Segment Open

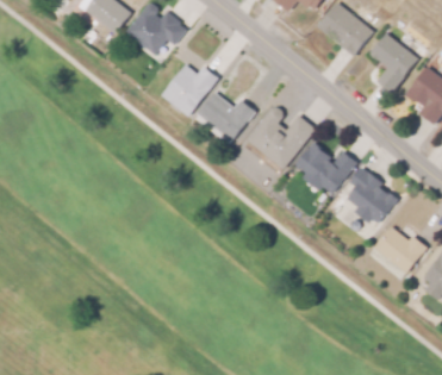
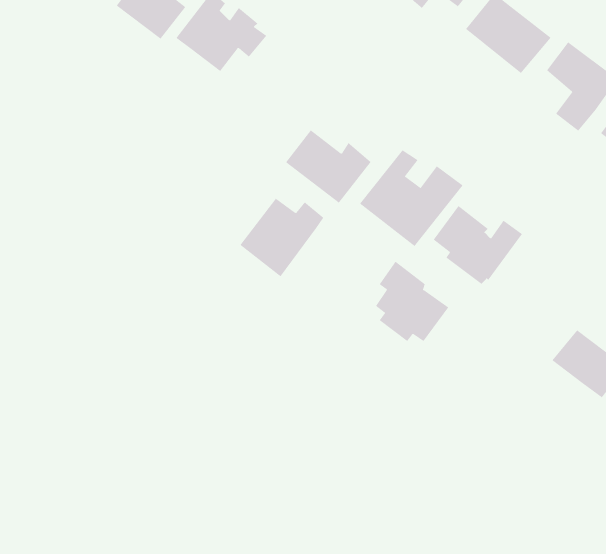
building: [161,64,217,117] -> [240,198,324,277]
building: [347,167,396,220] -> [375,261,449,342]

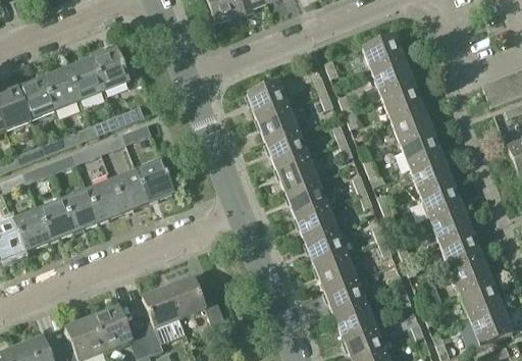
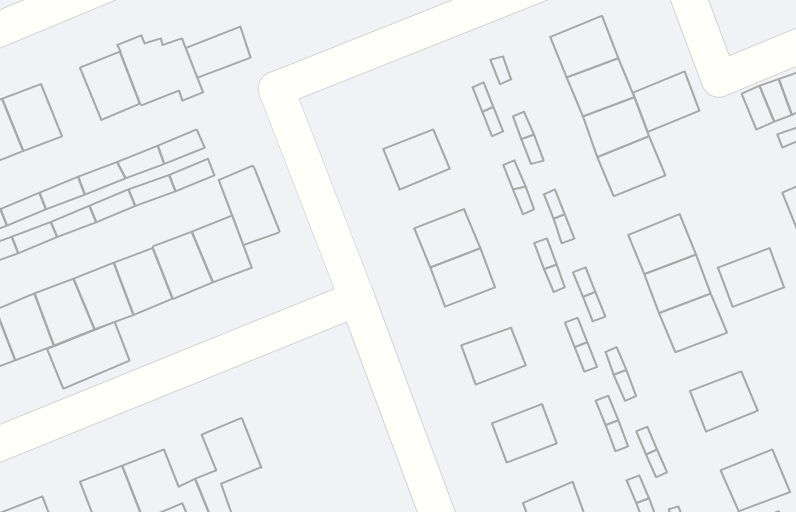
building: none -> [186,26,251,78]
building: [42,66,80,109] -> none
building: [247,80,289,117] -> none
building: none -> [219,166,279,245]
building: [267,130,308,167] -> none
building: [402,134,443,171] -> [633,72,699,132]
building: [296,204,337,241] -> none
building: none -> [47,322,129,389]
building: [440,233,482,269] -> [718,248,784,307]
building: [315,253,357,290] -> none
building: [168,276,226,329] -> none
building: [460,281,502,319] -> none
building: [334,302,376,340] -> none

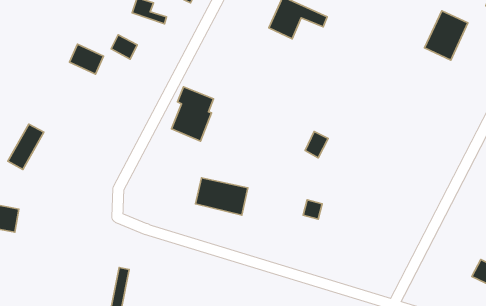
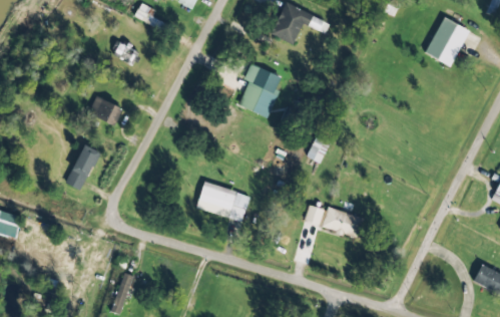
building: [69,44,104,74] -> [88,96,122,126]
building: [171,87,214,141] -> [238,64,281,118]
building: [8,124,44,169] -> [64,145,100,191]
building: none -> [322,207,365,239]

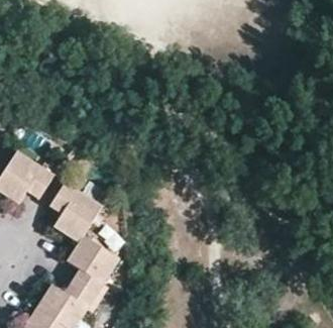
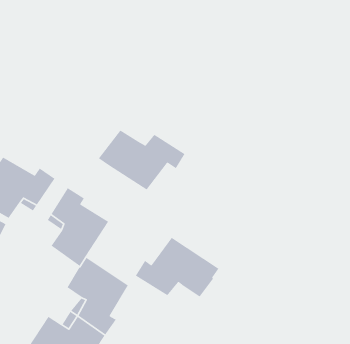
building: none -> [98,129,186,191]
building: none -> [135,237,219,297]

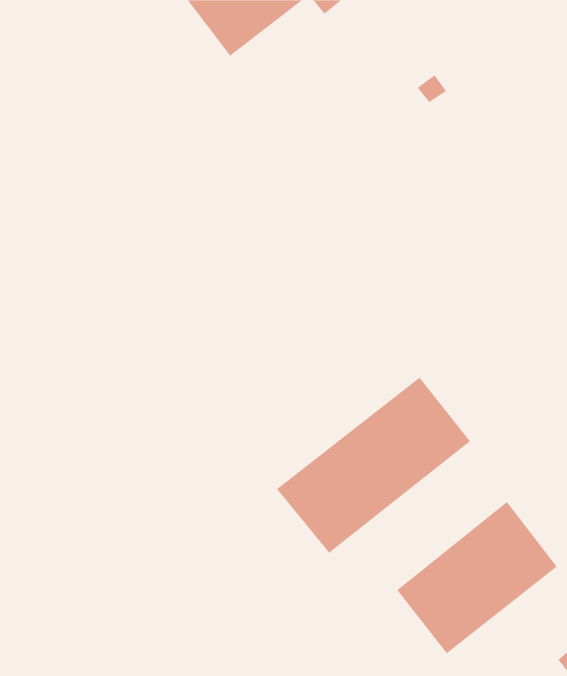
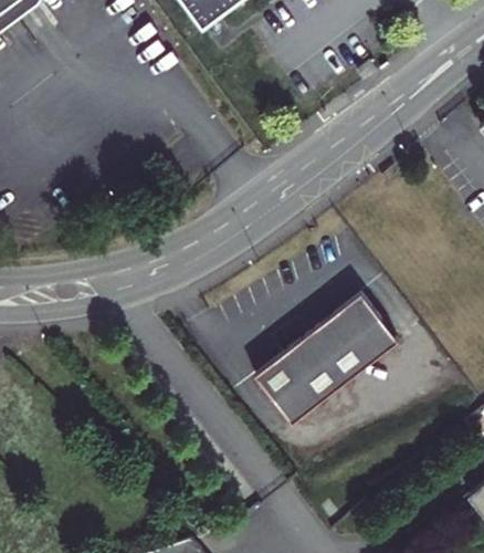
building: [396,501,557,654] -> none

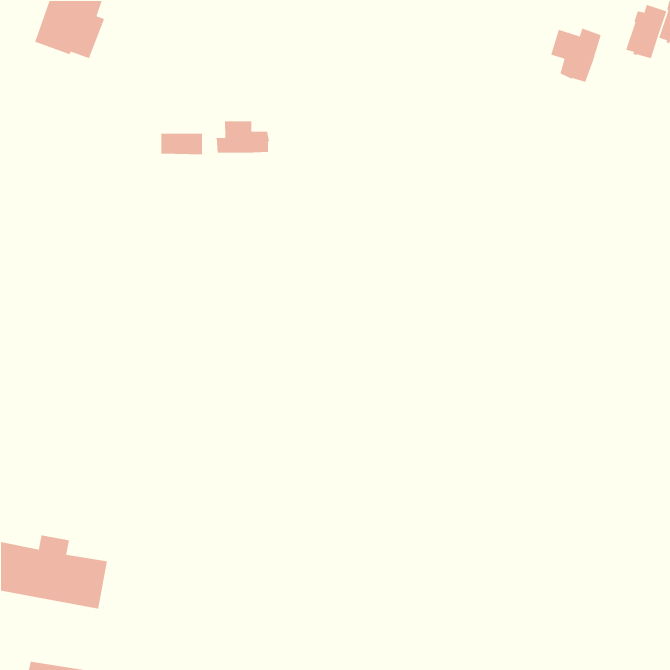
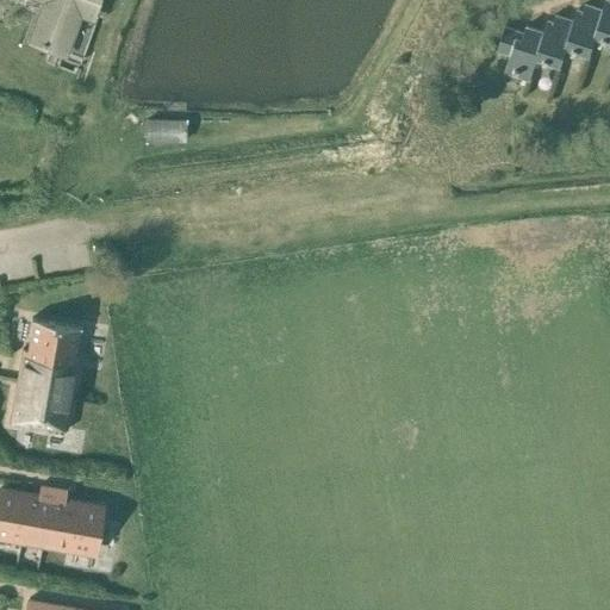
building: none -> [540,17,577,67]
building: [216,120,270,154] -> none
building: none -> [10,320,80,434]

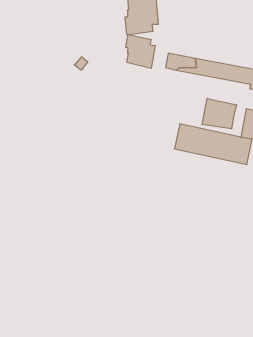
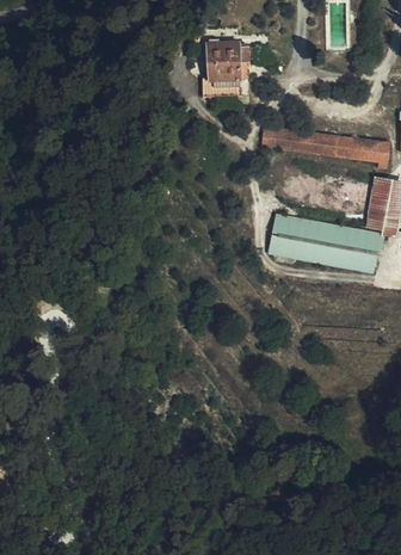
building: [126,34,155,68] -> none
building: [202,98,237,129] -> none

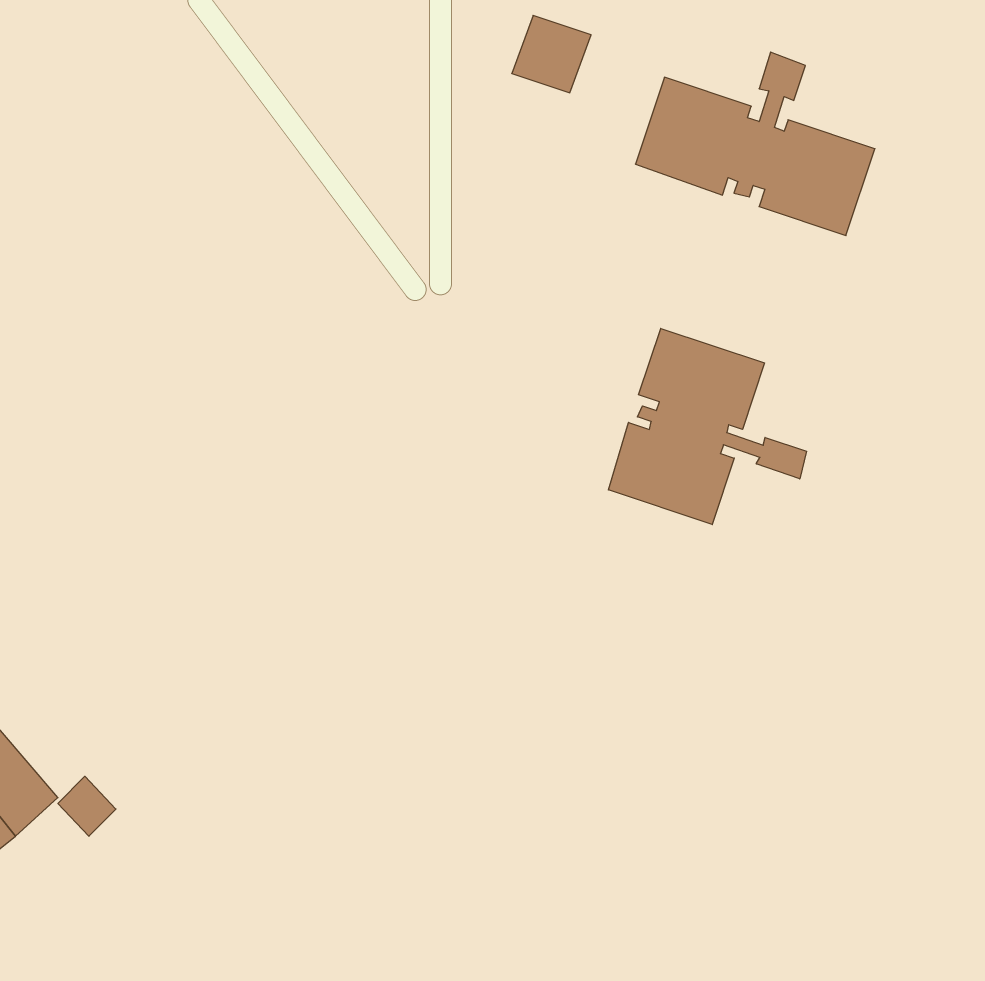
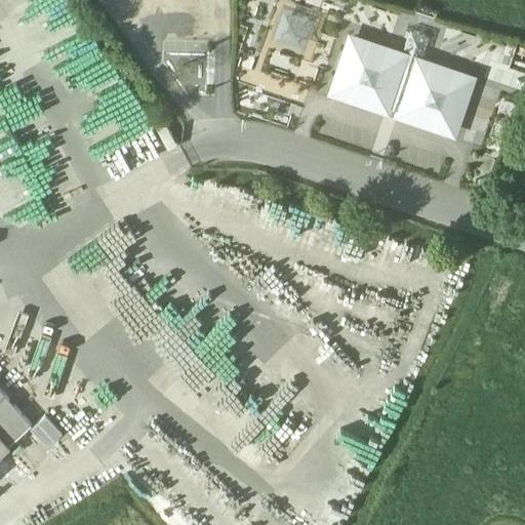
building: [608,328,807,525] -> none

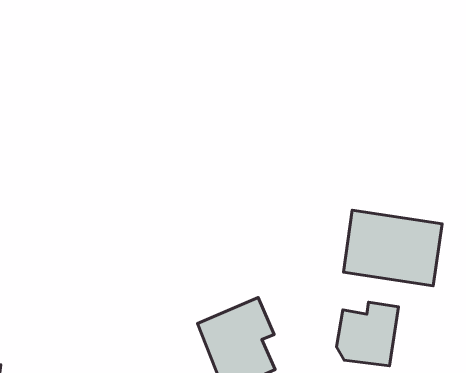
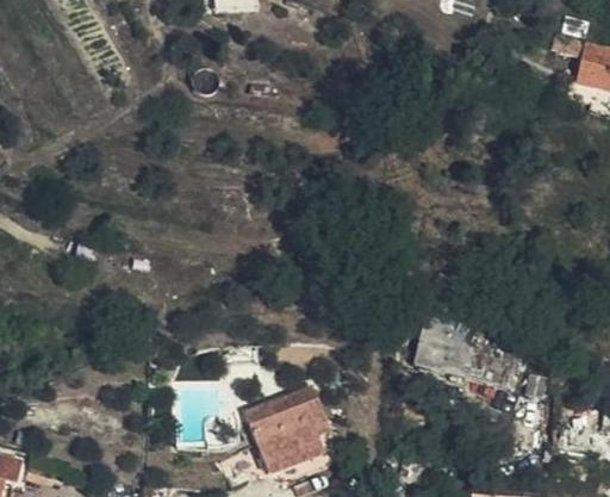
building: [337,302,399,366] -> none

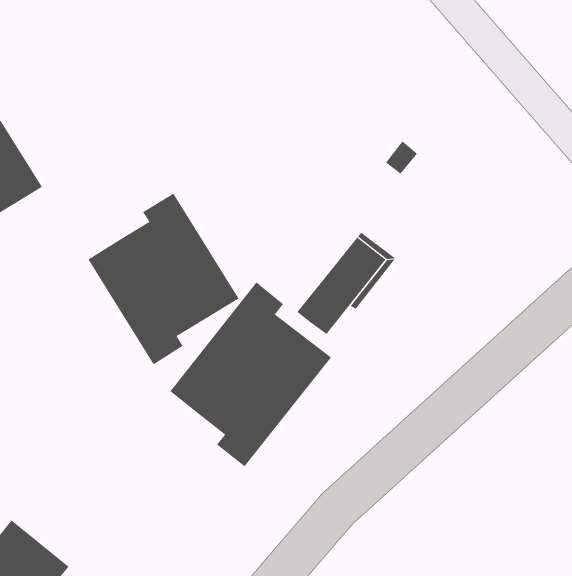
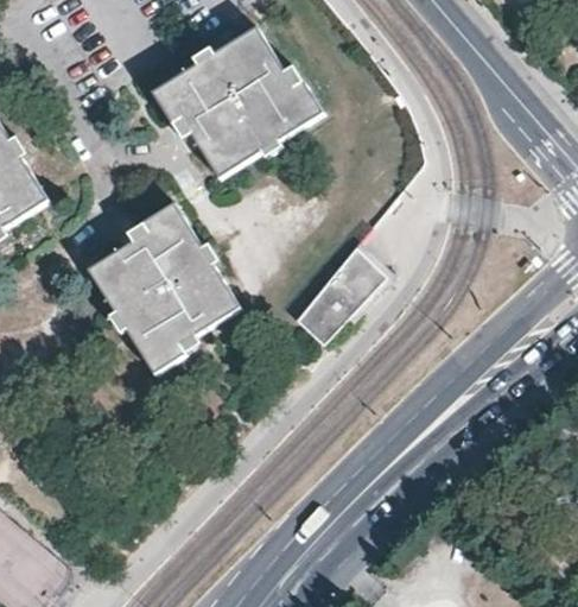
building: none -> [153,29,322,177]
building: [170,282,332,467] -> none

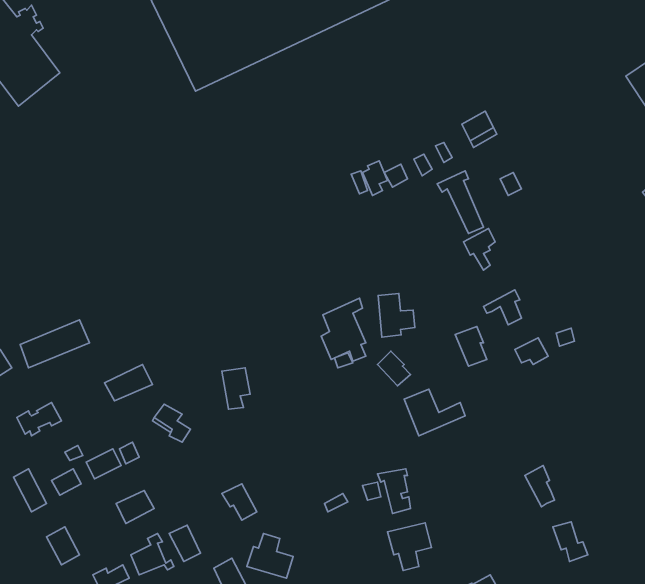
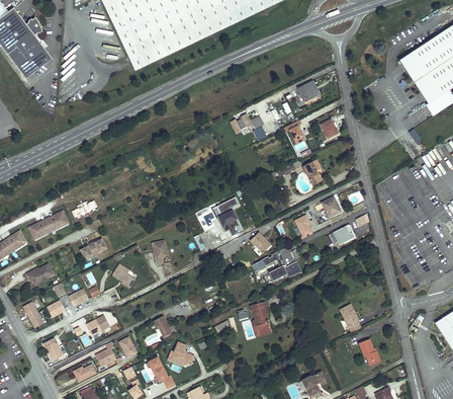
building: [378,293,415,337] -> none
building: [388,523,432,571] -> none

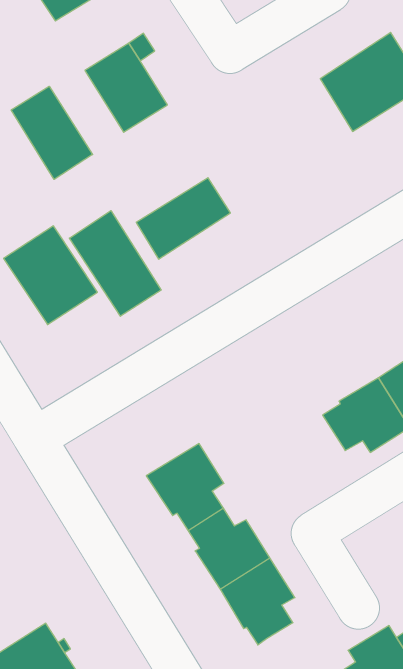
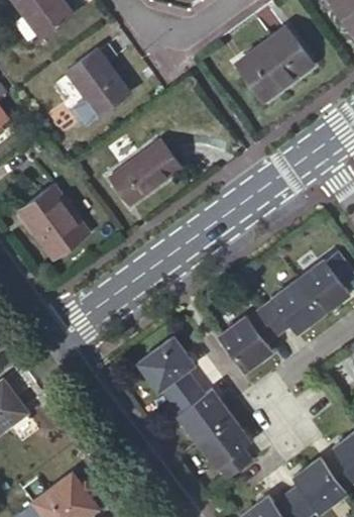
building: [11,86,93,179] -> none
building: [69,211,161,316] -> none
building: none -> [217,309,277,371]

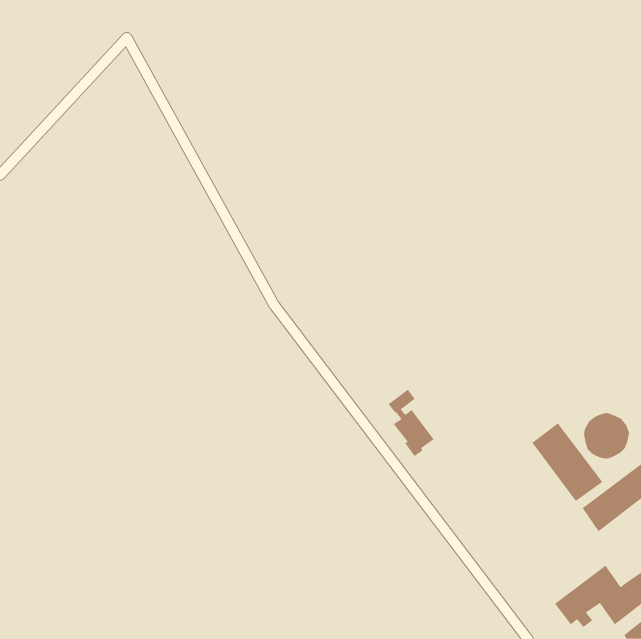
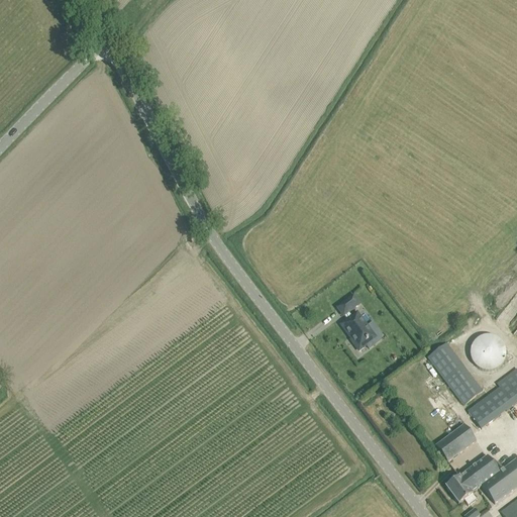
building: [388,389,434,457] -> [338,294,376,348]
building: none -> [436,423,477,460]

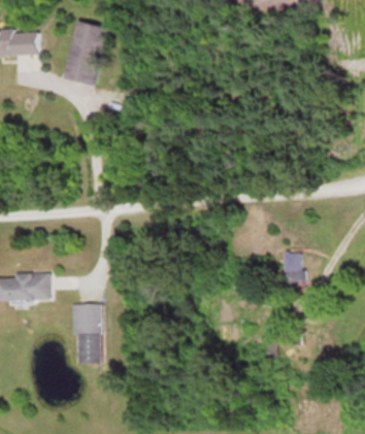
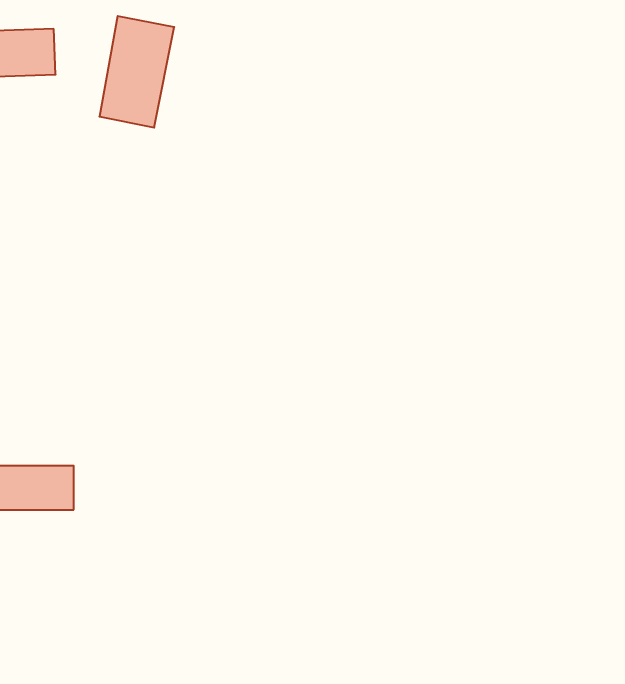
building: [285,254,302,282] -> none
building: [74,304,101,363] -> none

Segment Closed

To do:
With the pictures left out, write out exactly the lines above from the one containing "building: [440,233,482,269] ->" through the one containing "building: none -> [322,207,365,239]".

Written solution:
building: [440,233,482,269] -> [718,248,784,307]
building: [315,253,357,290] -> none
building: [168,276,226,329] -> none
building: [460,281,502,319] -> none
building: [334,302,376,340] -> none

building: [69,44,104,74] -> [88,96,122,126]
building: [171,87,214,141] -> [238,64,281,118]
building: [8,124,44,169] -> [64,145,100,191]
building: none -> [322,207,365,239]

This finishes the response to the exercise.